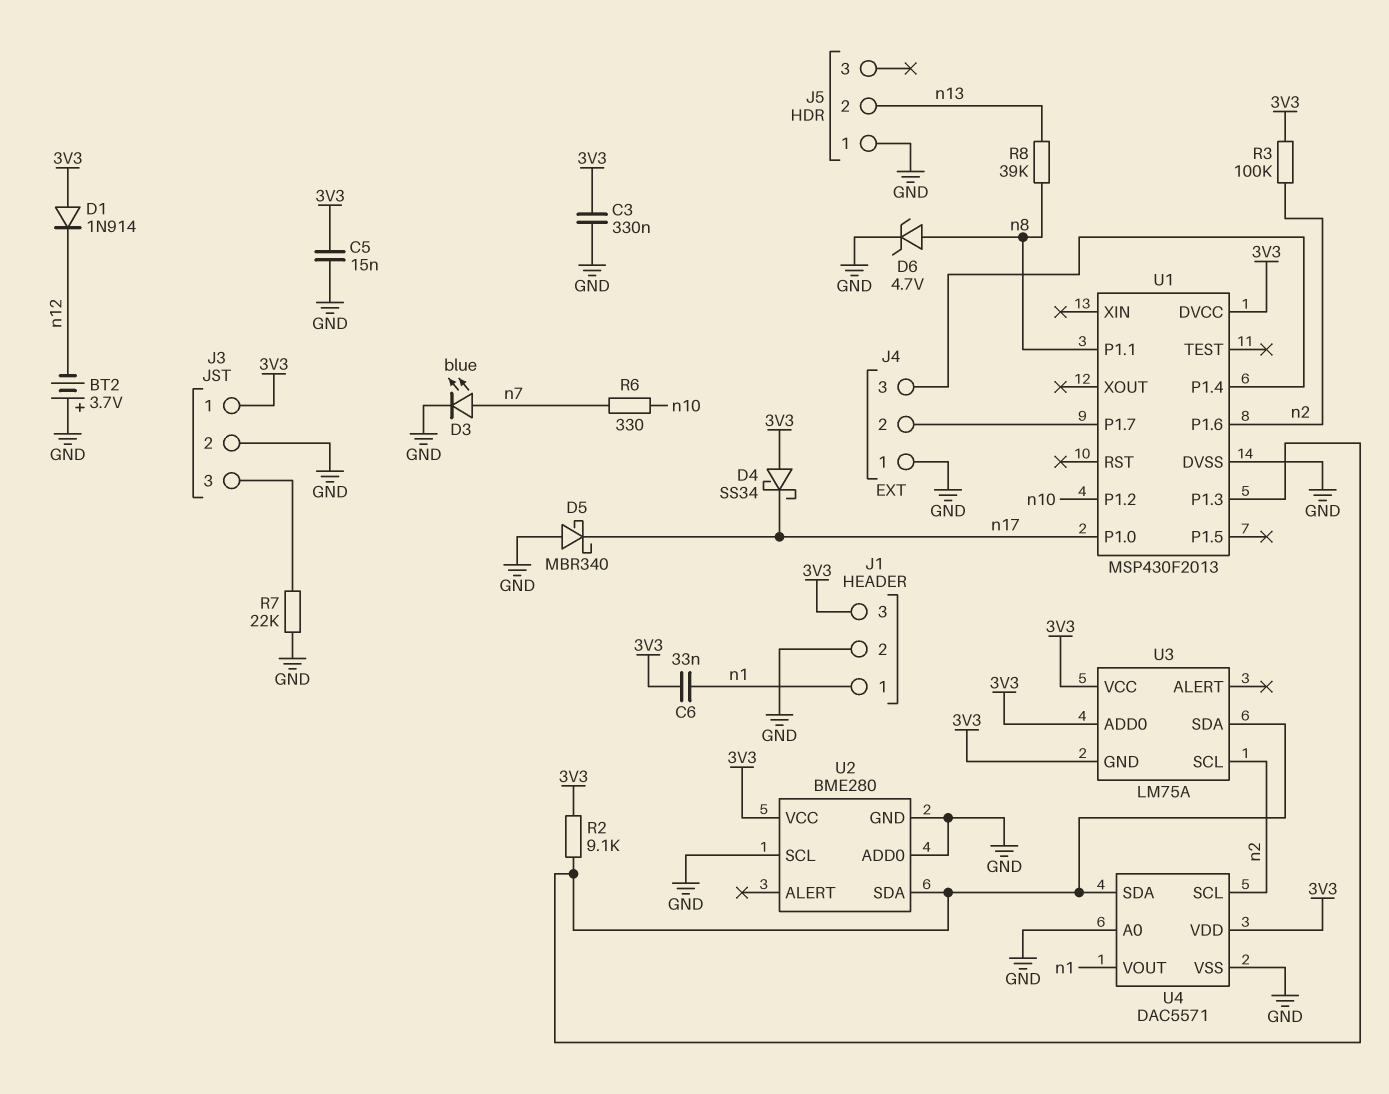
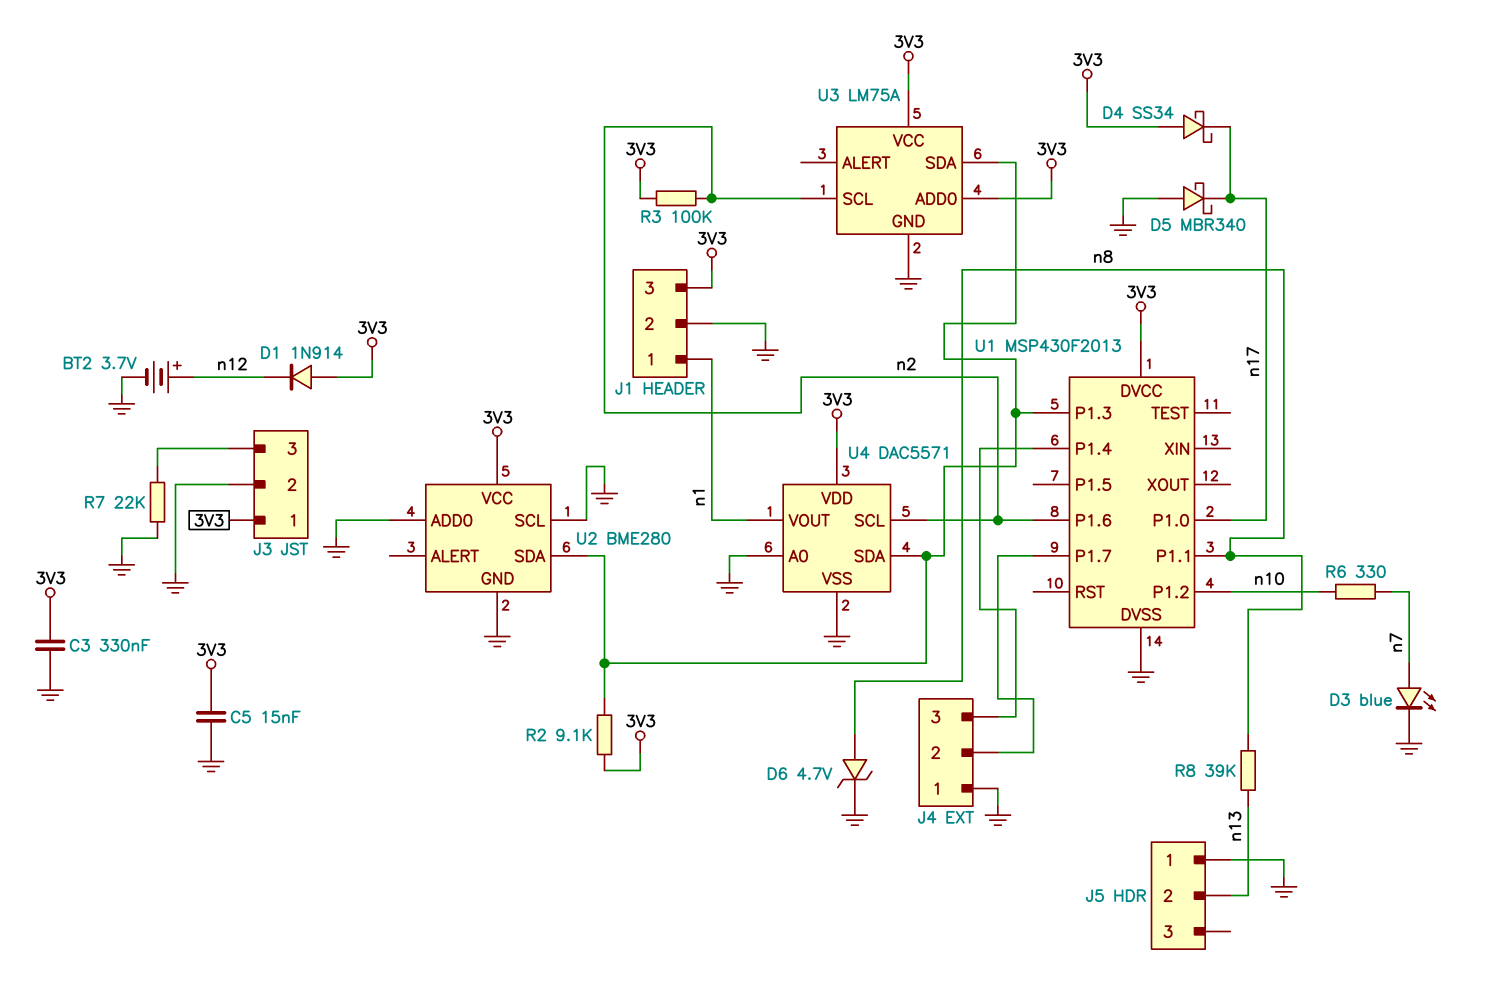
BT2: 3.7V (plus GND, minus n12) -> 3.7V (plus n12, minus GND)
C6: 33nF (3V3, n1) -> none
U3 pin GND: 3V3 -> GND

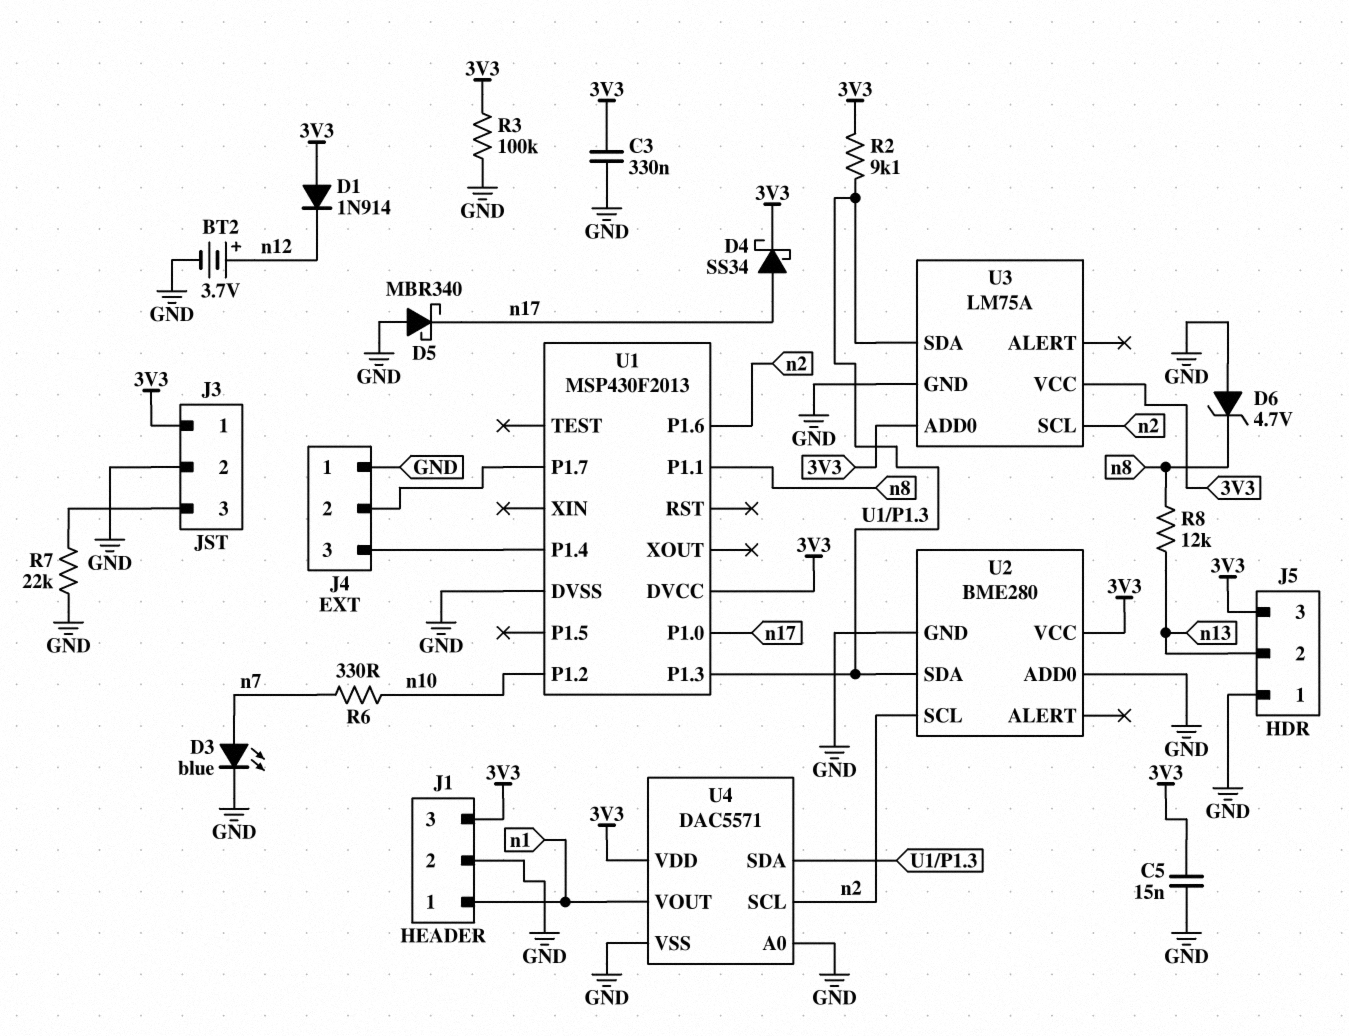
D4: schottky SS34 (A 3V3, K n17) -> schottky SS34 (A n17, K 3V3)
D6: zener 4.7V (A n8, K GND) -> zener 4.7V (A GND, K n8)
J5 pin 3: none -> 3V3
R3: 100k (3V3, n2) -> 100k (3V3, GND)
R8: 39k (n8, n13) -> 12k (n8, n13)
U2 pin SCL: GND -> n2

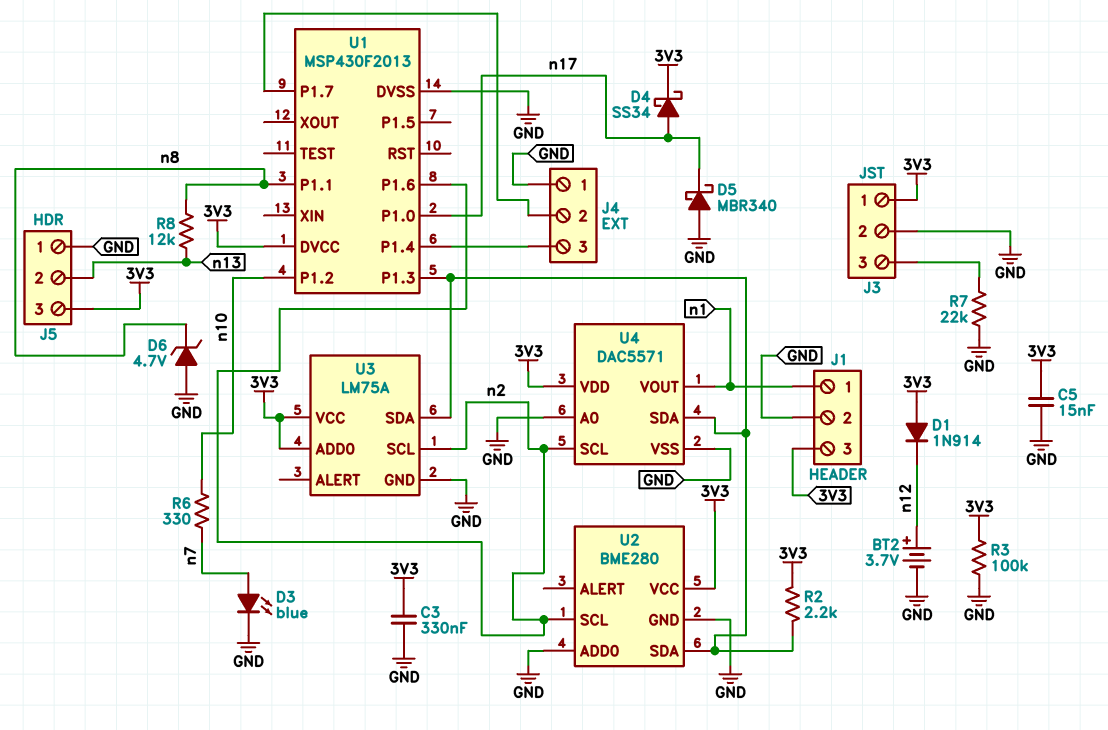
R2: 9.1k (3V3, U1/P1.3) -> 2.2k (3V3, U1/P1.3)

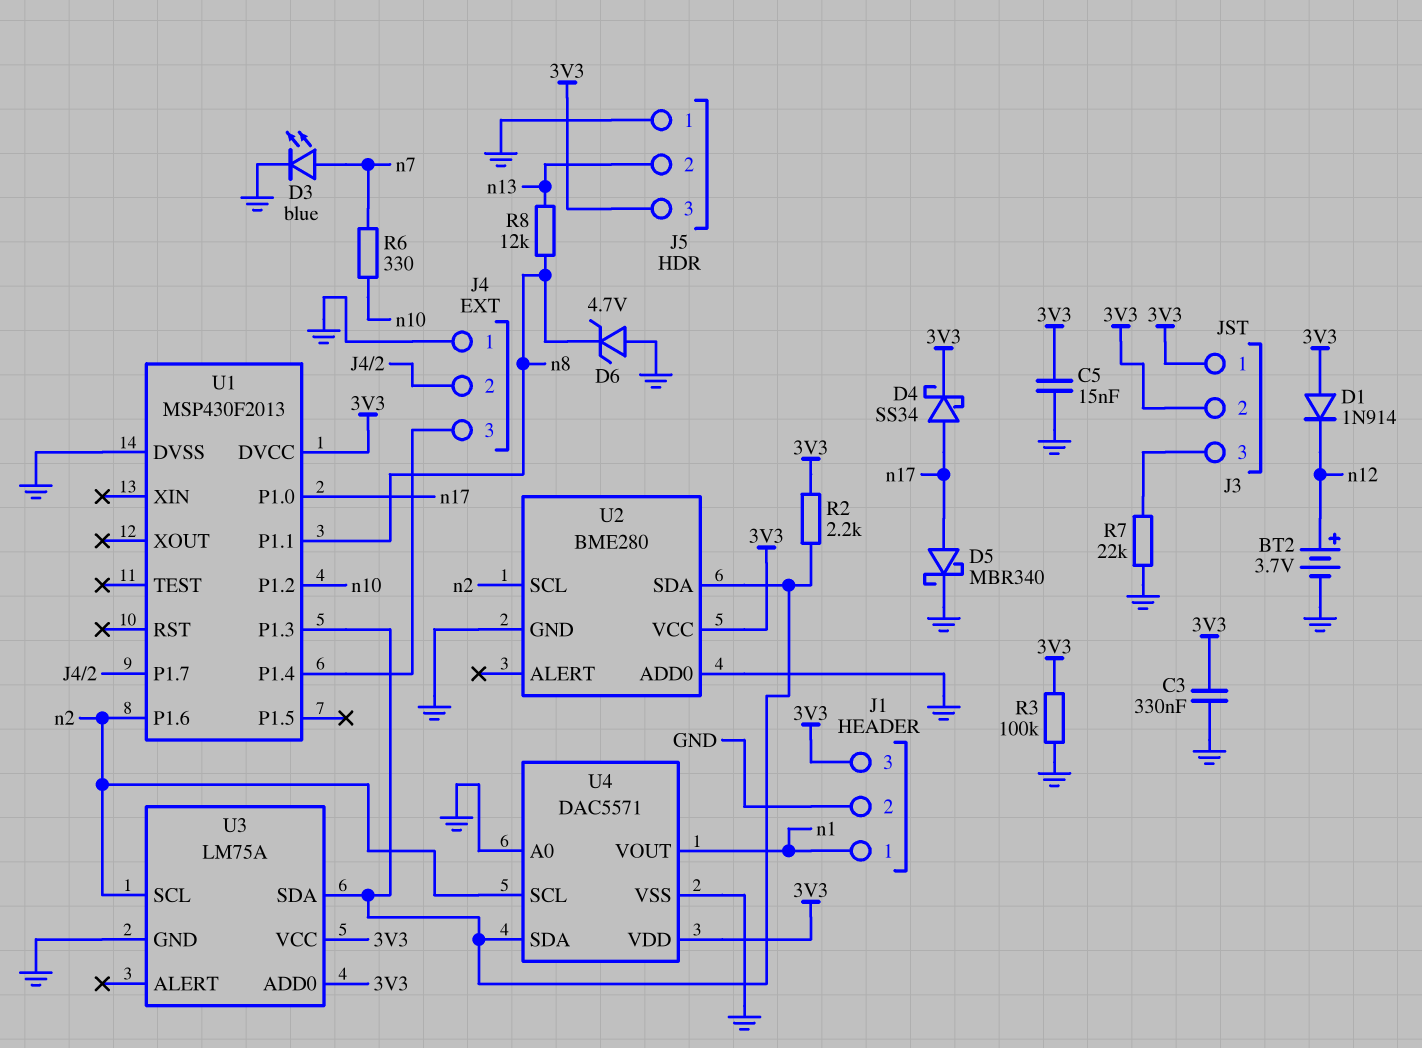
D5: schottky MBR340 (A GND, K n17) -> schottky MBR340 (A n17, K GND)
J3 pin 2: GND -> 3V3

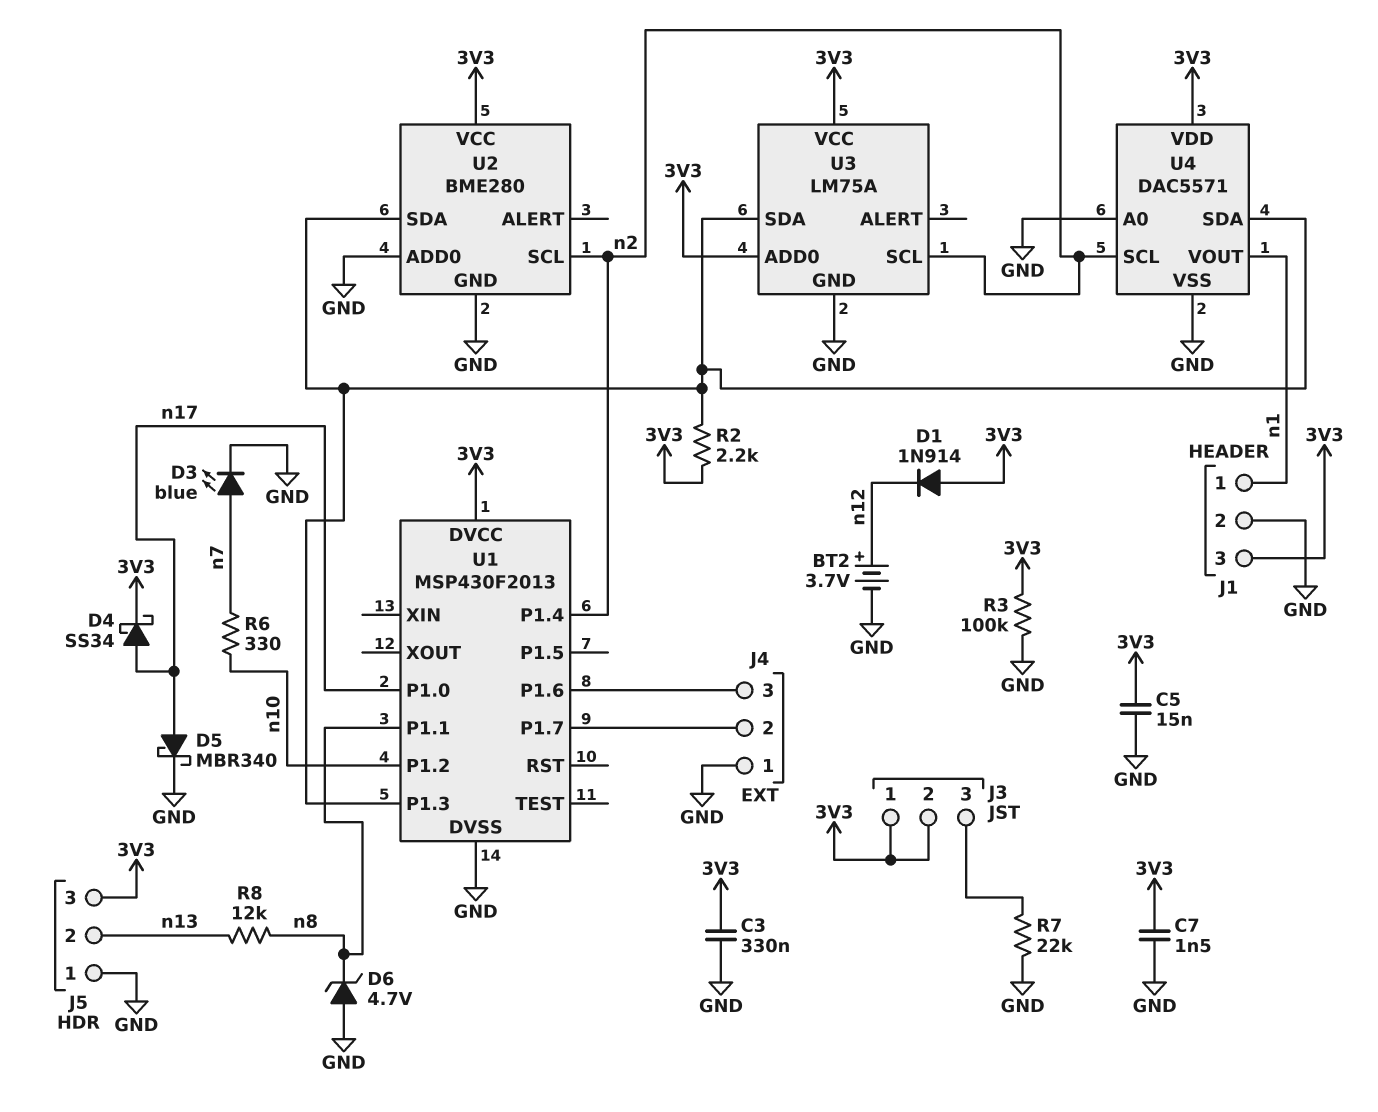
C7: none -> 1.5nF (3V3, GND)
U1 pin P1.4: J4/3 -> n2
U1 pin P1.6: n2 -> J4/3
:::
> _EXERCISE GOAL_
Every line holding the word "schottky" should be copied out of the material.

> _RESULT BELOW_
D4: schottky SS34 (A 3V3, K n17) -> schottky SS34 (A n17, K 3V3)
D5: schottky MBR340 (A GND, K n17) -> schottky MBR340 (A n17, K GND)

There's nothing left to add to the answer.